Provided entries Start Marker

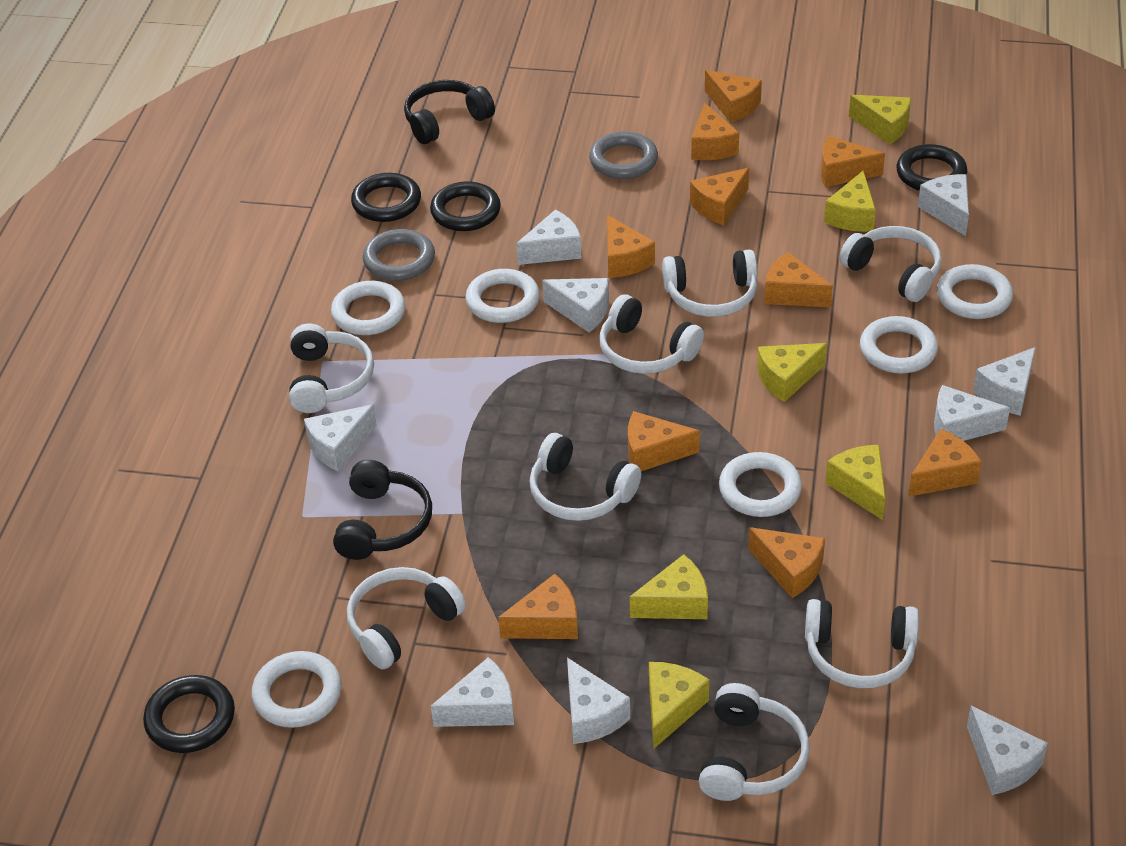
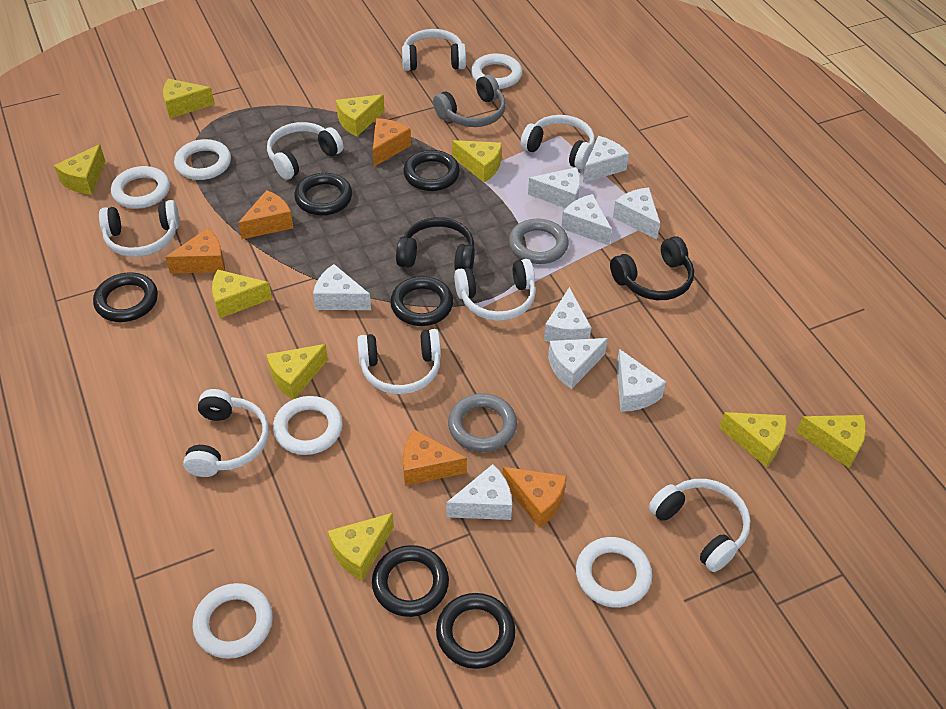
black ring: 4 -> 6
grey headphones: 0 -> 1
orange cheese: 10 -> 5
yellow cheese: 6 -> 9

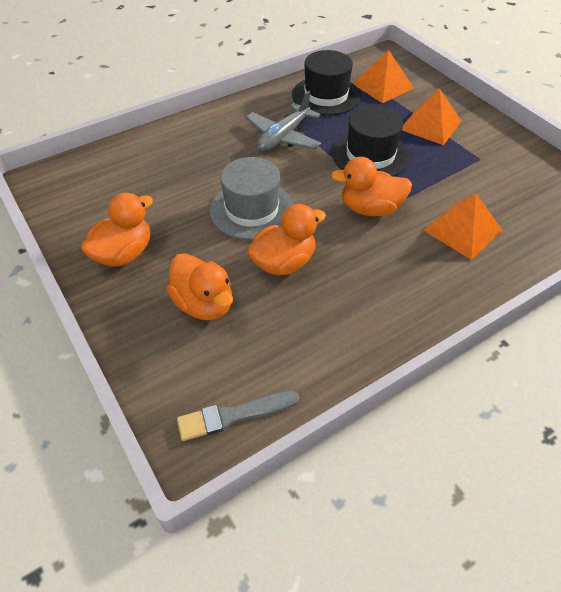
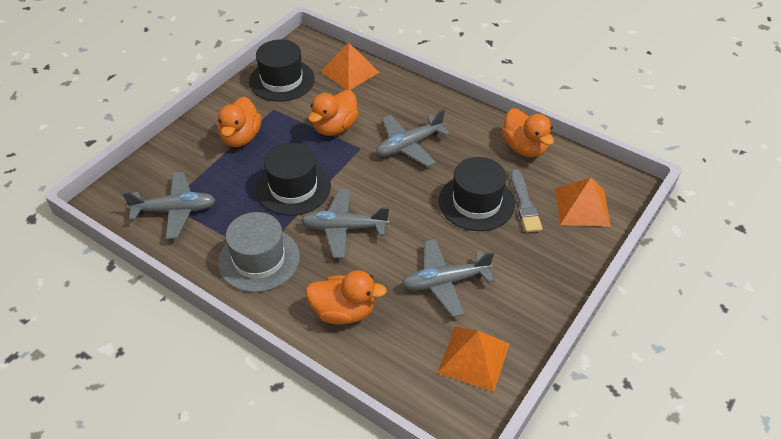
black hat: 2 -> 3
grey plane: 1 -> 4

Provided entries End Marker

Problem requirements> Only the pictures stay behind; everything else in the data above is to be retyped exactly.

Output for this task>
black ring: 4 -> 6
grey headphones: 0 -> 1
orange cheese: 10 -> 5
yellow cheese: 6 -> 9

black hat: 2 -> 3
grey plane: 1 -> 4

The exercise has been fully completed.